DATASET below:
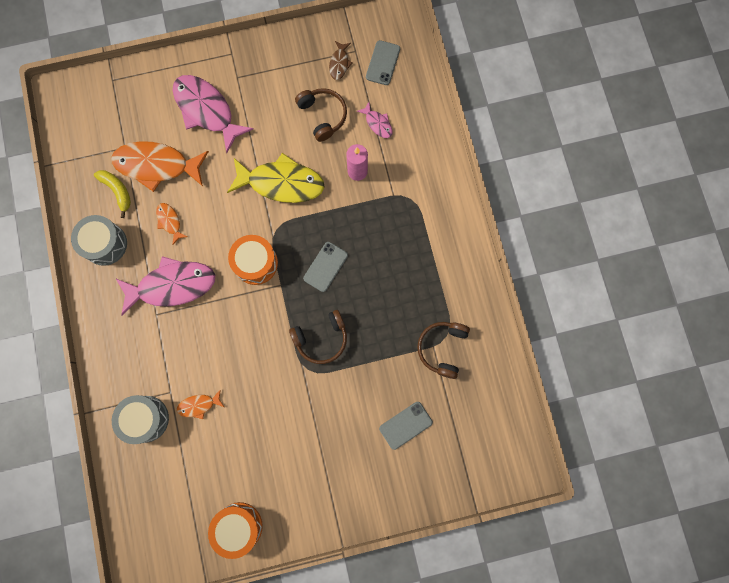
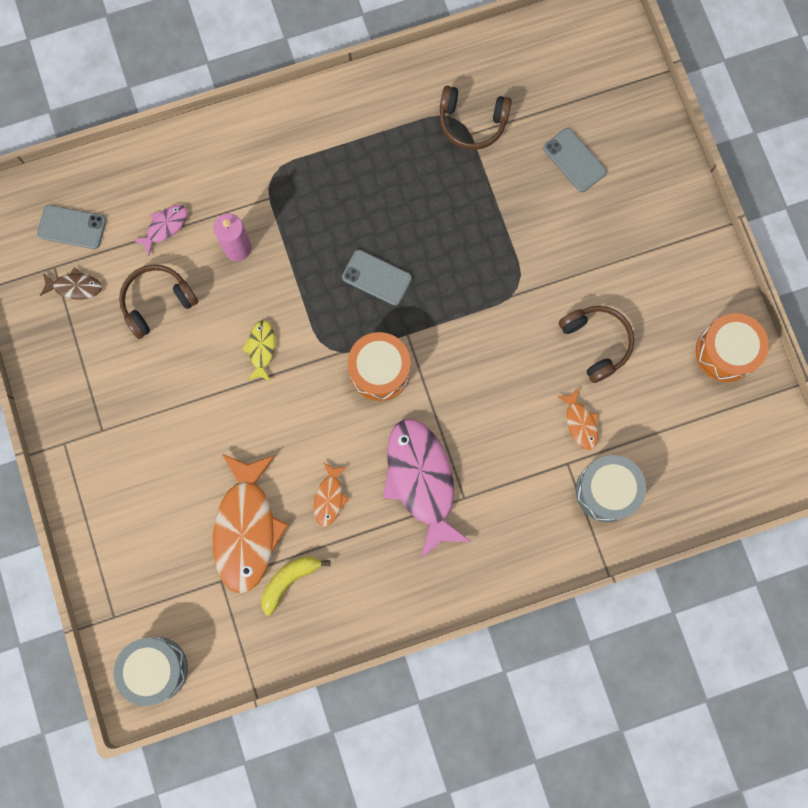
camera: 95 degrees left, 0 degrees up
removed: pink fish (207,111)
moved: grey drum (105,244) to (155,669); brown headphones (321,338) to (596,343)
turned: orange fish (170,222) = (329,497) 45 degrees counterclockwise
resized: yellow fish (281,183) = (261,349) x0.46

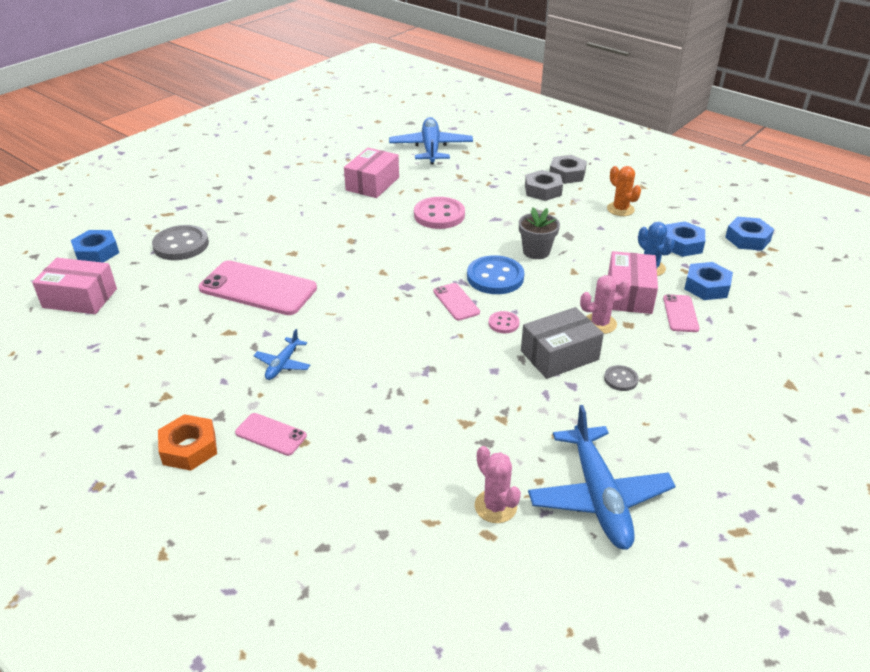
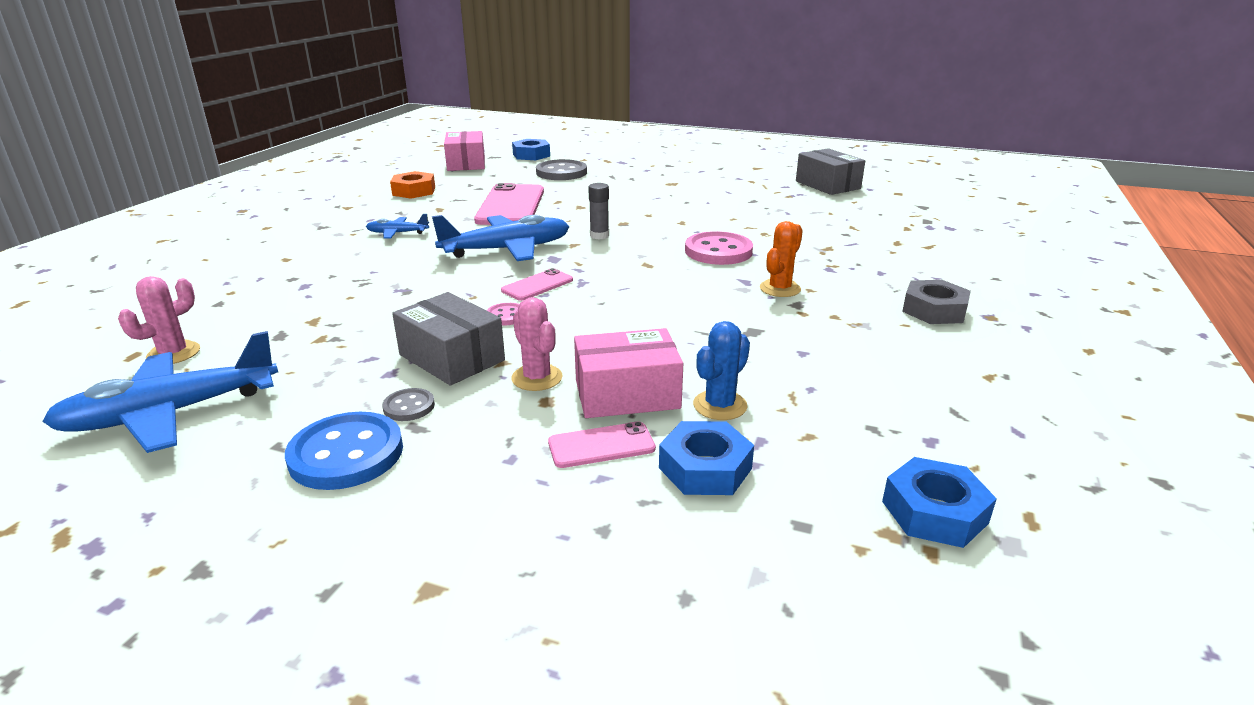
camera: 70 degrees right, 10 degrees down
removed: pink phone (271,434); pink box (372,184); grey flower pot (536,251); grey nut (543,190); blue nut (682,244)
added: grey glue stick (599,236); grey box (827,185)
moved: blue button (495,277) to (346,454); orange nut (189,448) to (414,191); blue plane (431,148) to (507,249); orange cactus (620,209) to (780,289)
End of DATASET.
* [WHAT TO DO]
Copy the records above exactly, from the first line through the line containing "turned: orange fish", and leave out the pictures.

* [ANSWER TO THIS TASK]
camera: 95 degrees left, 0 degrees up
removed: pink fish (207,111)
moved: grey drum (105,244) to (155,669); brown headphones (321,338) to (596,343)
turned: orange fish (170,222) = (329,497) 45 degrees counterclockwise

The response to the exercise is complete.